→ Dataset excerpt
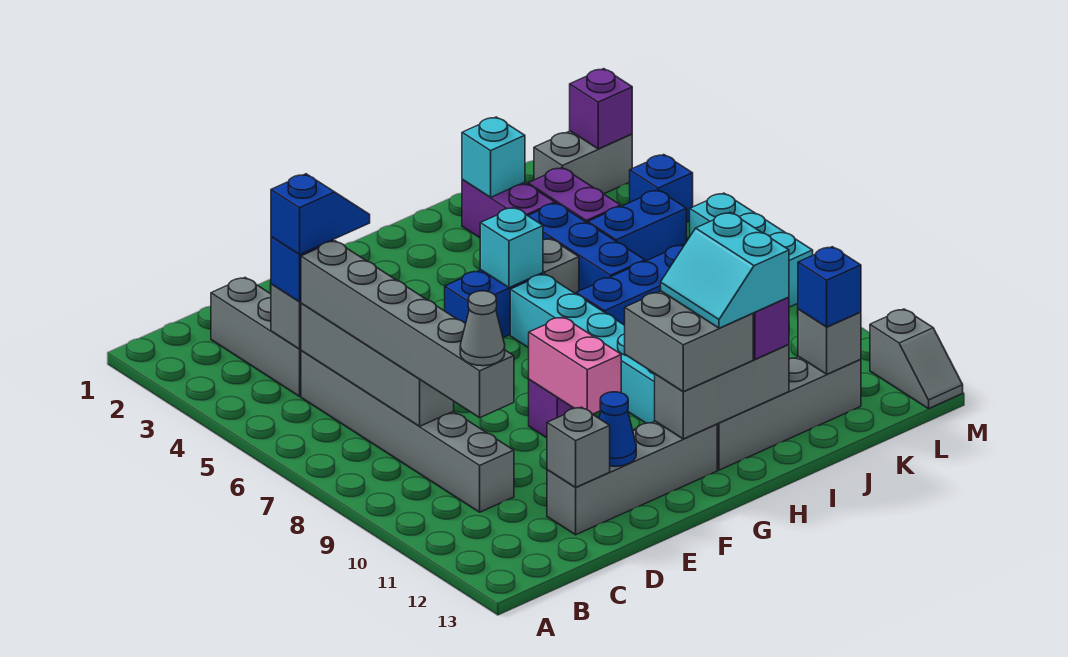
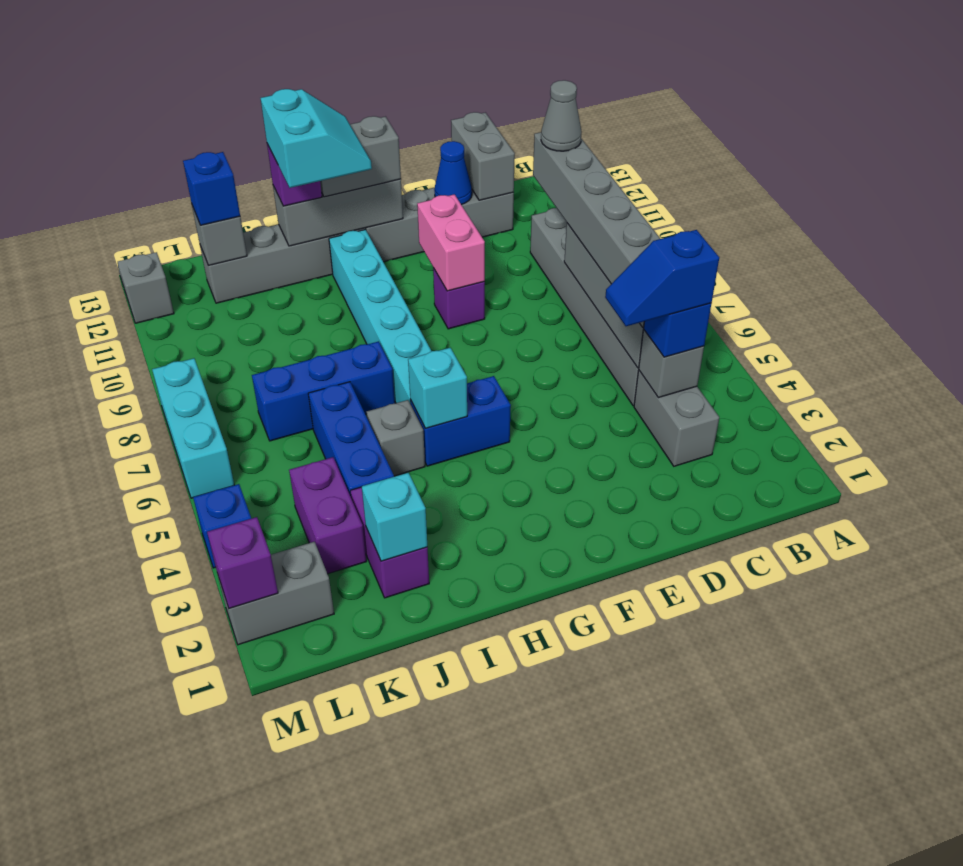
grey brick C2:C4 level 1 -> grey brick C3:C4 level 1
grey brick D12 level 2 -> grey brick D12:D13 level 2
grey brick G11:H12 level 3 -> grey brick G12:H12 level 3
blue brick K5:L5 level 1 -> none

→ Task item
The listing above must be repeated exactly. Its pictures are not part of the copy.

→ Answer area
grey brick C2:C4 level 1 -> grey brick C3:C4 level 1
grey brick D12 level 2 -> grey brick D12:D13 level 2
grey brick G11:H12 level 3 -> grey brick G12:H12 level 3
blue brick K5:L5 level 1 -> none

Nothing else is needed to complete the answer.